### Try it
Lines before the one containing "yellow glue stick [225,222,265,276] -> none" are to be skipped; reproduce that line and the rest of the records below exactly.
BEGIN Records to process
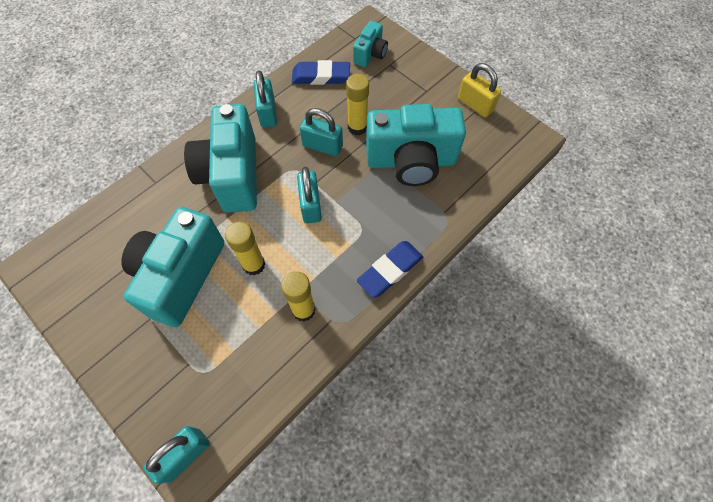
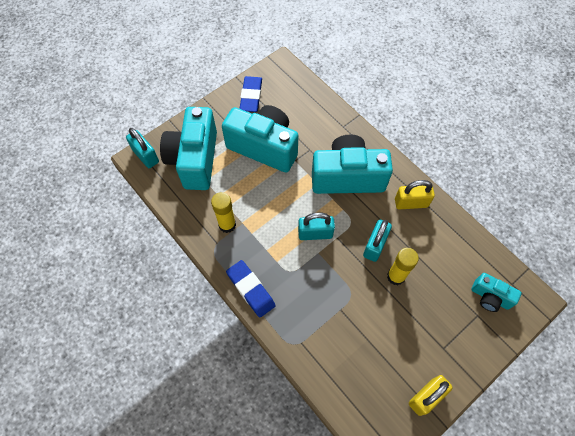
camera: 95 degrees right, 0 degrees up
yellow glue stick [225,222,265,276] -> none
turquoise padlock [254,70,277,128] -> yellow padlock [395,180,435,210]
blue eraser [292,60,350,85] -> blue eraser moved to [239,76,262,112]
turquoise camera [366,104,466,186] -> turquoise camera moved to [160,107,217,190]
END Records to process
### Solution for this task
yellow glue stick [225,222,265,276] -> none
turquoise padlock [254,70,277,128] -> yellow padlock [395,180,435,210]
blue eraser [292,60,350,85] -> blue eraser moved to [239,76,262,112]
turquoise camera [366,104,466,186] -> turquoise camera moved to [160,107,217,190]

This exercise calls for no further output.